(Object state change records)
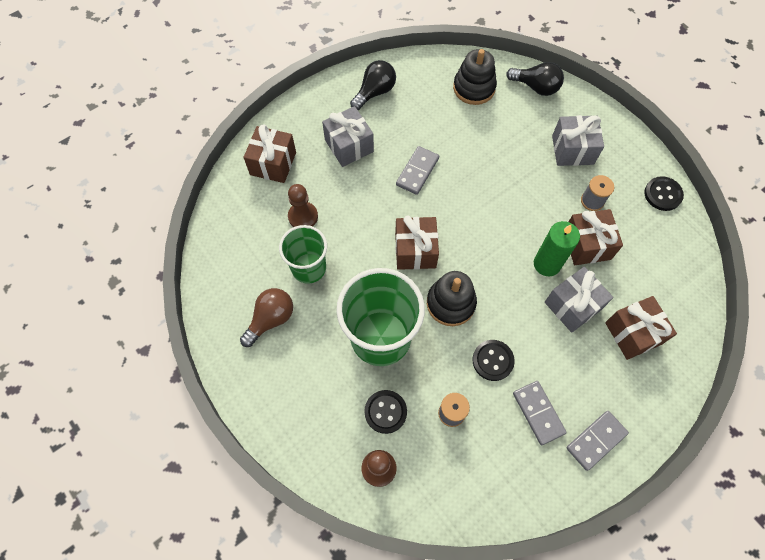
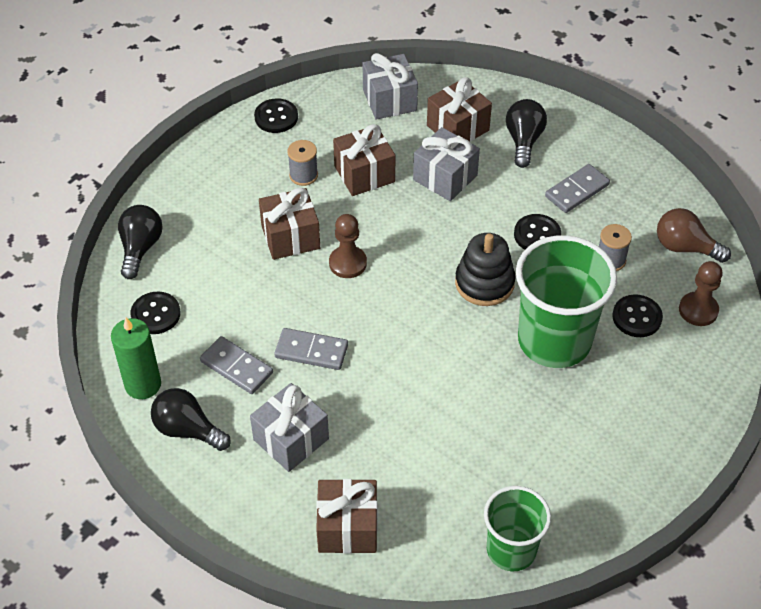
camera: 105 degrees left, 15 degrees down
brown light bulb [240,288,293,347] -> brown light bulb moved to [657,208,731,263]
green cup [279,225,327,284] -> green cup moved to [484,486,551,571]
brown pawn [288,184,318,227] -> brown pawn moved to [329,214,367,278]
brown gift [395,216,439,270] -> brown gift moved to [259,188,320,260]
black stacking toy [453,49,497,105] -> black button [131,292,180,334]
green candle [534,221,580,276] -> green candle moved to [111,318,161,399]
grey gift [552,115,604,166] -> grey gift moved to [363,53,418,120]
grey domino [566,411,629,471] -> grey domino moved to [200,336,273,394]
none -> black light bulb [506,99,547,168]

▸ Work required:
Transcribe every record above exactly as written, leaving out any pictures.

▸ Your response:
camera: 105 degrees left, 15 degrees down
brown light bulb [240,288,293,347] -> brown light bulb moved to [657,208,731,263]
green cup [279,225,327,284] -> green cup moved to [484,486,551,571]
brown pawn [288,184,318,227] -> brown pawn moved to [329,214,367,278]
brown gift [395,216,439,270] -> brown gift moved to [259,188,320,260]
black stacking toy [453,49,497,105] -> black button [131,292,180,334]
green candle [534,221,580,276] -> green candle moved to [111,318,161,399]
grey gift [552,115,604,166] -> grey gift moved to [363,53,418,120]
grey domino [566,411,629,471] -> grey domino moved to [200,336,273,394]
none -> black light bulb [506,99,547,168]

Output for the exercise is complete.